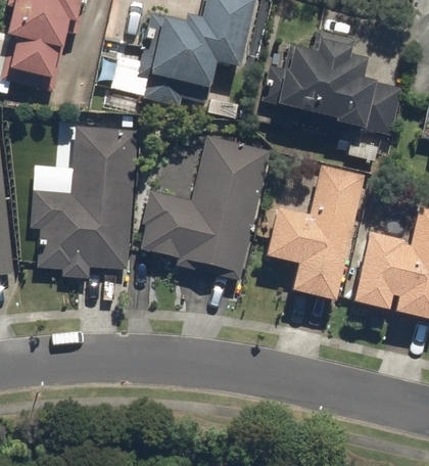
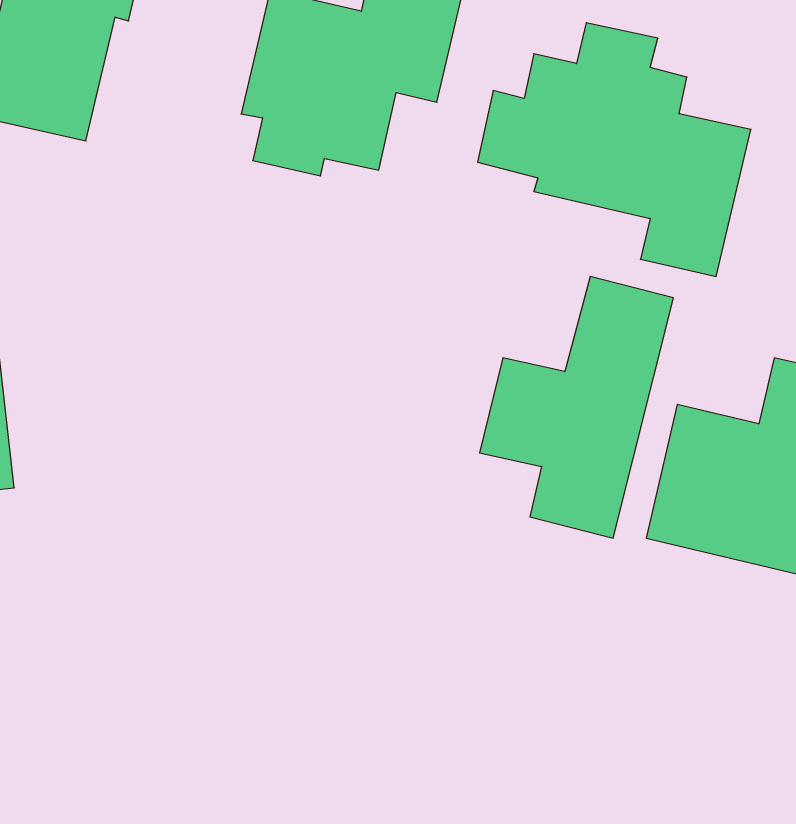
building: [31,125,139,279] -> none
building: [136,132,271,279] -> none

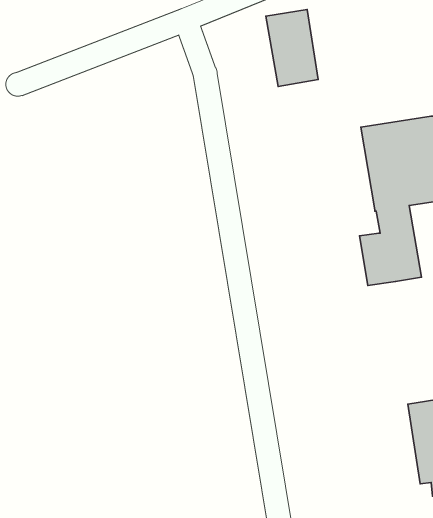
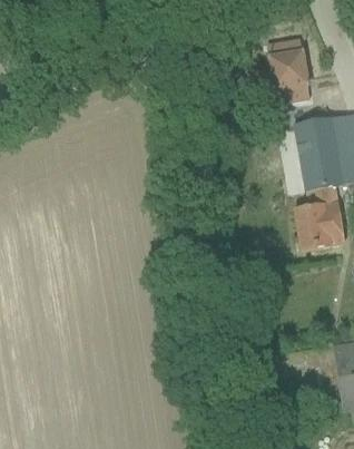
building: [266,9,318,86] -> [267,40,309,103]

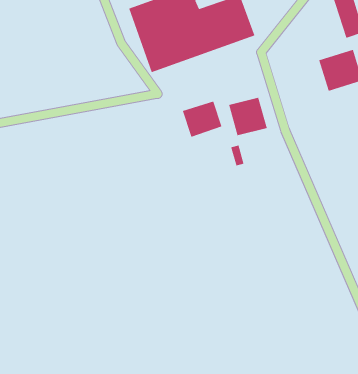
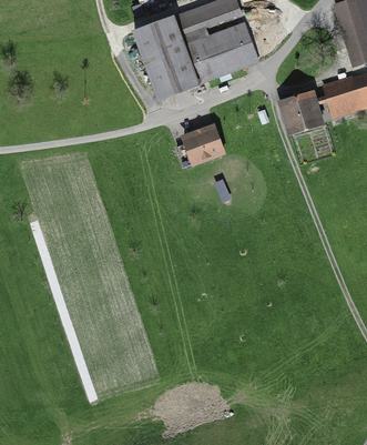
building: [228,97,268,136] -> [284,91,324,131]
----------
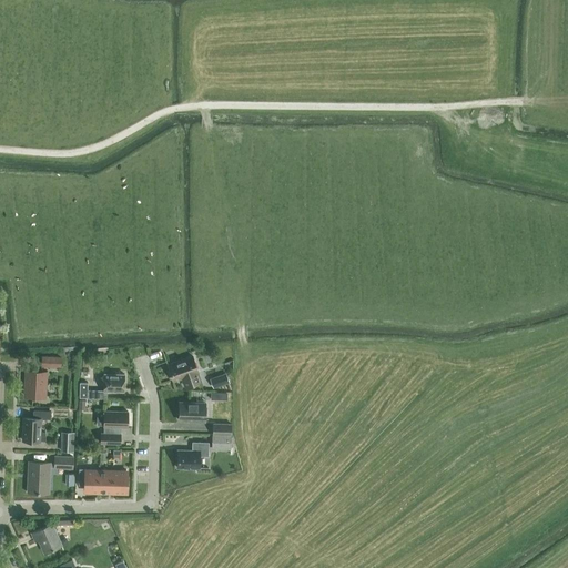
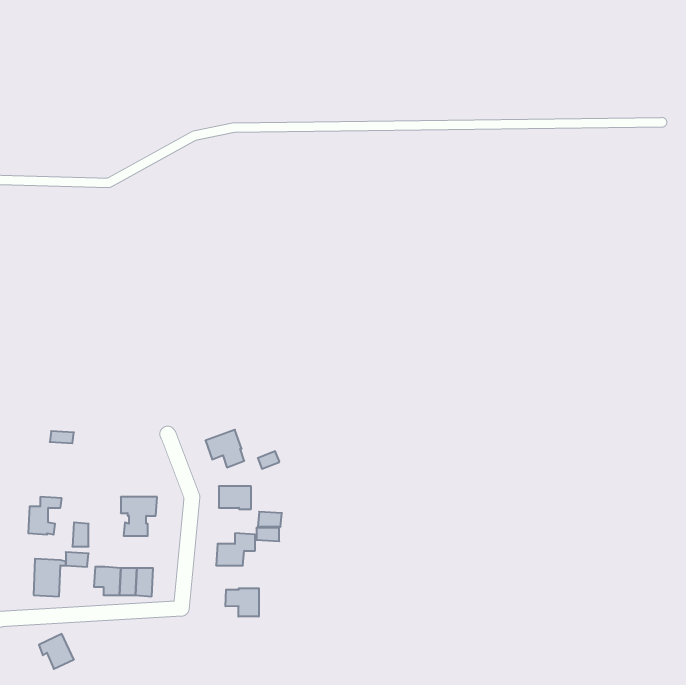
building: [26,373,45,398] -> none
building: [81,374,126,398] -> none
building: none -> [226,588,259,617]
----------
What needs to be done – Extract the part of the records that opens with the line containing "building: [136,132,271,279] -> none" and closes with the line containing "building: [228,97,268,136] ->". Take only those lines, exactly, and no pictures.

Result for this exercise –
building: [136,132,271,279] -> none

building: [266,9,318,86] -> [267,40,309,103]

building: [228,97,268,136] -> [284,91,324,131]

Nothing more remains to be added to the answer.